— Collected data entries —
────

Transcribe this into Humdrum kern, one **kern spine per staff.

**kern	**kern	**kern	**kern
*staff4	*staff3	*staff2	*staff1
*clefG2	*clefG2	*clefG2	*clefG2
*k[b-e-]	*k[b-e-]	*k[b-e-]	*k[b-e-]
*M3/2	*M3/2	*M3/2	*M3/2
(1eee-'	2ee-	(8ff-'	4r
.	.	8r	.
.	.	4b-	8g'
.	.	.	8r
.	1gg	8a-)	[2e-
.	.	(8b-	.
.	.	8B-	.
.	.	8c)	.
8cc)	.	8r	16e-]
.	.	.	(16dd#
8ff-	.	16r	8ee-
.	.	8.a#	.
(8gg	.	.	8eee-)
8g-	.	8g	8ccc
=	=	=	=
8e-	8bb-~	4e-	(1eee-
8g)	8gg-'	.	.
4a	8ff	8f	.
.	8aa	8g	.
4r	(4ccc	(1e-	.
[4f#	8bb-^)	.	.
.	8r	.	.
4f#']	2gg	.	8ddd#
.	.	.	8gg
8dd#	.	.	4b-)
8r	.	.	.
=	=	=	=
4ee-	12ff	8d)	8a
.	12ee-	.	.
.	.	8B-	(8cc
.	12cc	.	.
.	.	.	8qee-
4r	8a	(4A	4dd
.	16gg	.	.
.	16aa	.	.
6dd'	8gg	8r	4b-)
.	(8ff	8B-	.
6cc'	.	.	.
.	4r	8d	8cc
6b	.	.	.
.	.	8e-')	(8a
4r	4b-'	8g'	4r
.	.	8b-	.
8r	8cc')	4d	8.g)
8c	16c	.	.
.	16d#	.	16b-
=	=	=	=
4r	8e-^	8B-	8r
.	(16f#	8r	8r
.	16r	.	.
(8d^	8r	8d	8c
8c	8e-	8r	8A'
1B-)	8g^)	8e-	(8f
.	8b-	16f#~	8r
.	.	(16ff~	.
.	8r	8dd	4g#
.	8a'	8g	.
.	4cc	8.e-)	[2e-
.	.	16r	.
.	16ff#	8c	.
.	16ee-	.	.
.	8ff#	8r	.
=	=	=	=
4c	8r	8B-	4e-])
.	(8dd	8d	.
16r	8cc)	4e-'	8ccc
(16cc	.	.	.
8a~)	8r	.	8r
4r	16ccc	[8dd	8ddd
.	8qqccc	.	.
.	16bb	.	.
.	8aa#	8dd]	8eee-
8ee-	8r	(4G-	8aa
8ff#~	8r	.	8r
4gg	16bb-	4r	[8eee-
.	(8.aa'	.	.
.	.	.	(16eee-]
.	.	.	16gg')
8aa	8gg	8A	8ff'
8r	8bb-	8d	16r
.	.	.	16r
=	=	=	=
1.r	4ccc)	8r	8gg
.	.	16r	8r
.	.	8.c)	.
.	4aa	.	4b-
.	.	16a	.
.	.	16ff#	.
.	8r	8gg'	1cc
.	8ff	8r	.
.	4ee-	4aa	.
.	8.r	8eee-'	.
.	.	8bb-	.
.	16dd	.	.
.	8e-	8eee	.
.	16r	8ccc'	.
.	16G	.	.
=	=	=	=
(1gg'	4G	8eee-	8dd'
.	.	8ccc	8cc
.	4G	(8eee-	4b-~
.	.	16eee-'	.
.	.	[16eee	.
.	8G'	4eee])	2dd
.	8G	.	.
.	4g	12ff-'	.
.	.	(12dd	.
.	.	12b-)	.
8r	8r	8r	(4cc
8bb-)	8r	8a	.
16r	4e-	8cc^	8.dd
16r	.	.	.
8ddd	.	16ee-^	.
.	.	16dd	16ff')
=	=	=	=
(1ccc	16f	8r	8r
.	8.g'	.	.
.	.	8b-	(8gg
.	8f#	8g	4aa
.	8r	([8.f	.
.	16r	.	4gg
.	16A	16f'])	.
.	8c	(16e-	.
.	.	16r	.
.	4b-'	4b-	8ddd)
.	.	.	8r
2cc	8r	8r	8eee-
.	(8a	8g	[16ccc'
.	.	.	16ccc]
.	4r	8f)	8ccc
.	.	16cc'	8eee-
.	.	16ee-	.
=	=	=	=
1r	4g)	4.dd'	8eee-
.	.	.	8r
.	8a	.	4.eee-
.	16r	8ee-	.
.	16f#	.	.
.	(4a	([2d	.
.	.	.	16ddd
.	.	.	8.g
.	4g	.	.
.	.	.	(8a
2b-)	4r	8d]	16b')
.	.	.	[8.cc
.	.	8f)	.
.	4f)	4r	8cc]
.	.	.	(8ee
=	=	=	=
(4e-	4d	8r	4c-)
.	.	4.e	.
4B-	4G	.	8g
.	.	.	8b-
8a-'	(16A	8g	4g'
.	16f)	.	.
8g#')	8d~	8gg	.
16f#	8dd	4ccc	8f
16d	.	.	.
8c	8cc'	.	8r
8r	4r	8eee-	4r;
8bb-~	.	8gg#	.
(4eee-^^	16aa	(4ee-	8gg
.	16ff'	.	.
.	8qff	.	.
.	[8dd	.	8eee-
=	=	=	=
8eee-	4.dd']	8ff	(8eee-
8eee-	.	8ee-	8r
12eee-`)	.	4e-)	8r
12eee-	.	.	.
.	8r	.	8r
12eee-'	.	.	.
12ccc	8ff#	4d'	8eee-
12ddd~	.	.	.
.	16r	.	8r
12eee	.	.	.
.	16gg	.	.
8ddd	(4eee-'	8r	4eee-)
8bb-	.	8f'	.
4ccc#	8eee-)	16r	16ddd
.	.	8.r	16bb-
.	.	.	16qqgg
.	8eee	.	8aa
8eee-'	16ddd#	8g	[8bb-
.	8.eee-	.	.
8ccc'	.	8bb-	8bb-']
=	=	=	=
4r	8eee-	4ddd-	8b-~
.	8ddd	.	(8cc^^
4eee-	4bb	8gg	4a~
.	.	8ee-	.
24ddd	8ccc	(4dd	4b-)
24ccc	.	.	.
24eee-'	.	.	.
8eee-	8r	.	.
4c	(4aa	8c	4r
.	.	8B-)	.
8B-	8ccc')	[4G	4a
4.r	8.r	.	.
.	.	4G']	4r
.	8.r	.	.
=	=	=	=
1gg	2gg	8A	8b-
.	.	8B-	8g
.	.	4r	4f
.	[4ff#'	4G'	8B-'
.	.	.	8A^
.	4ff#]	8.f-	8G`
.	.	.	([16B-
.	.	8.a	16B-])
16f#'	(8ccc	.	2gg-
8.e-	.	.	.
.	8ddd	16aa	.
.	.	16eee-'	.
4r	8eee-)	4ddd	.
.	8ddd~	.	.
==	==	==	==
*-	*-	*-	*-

────

Count the lines above that contain the string "kern", treating uppercase and lowercase as different, and give only the number.

2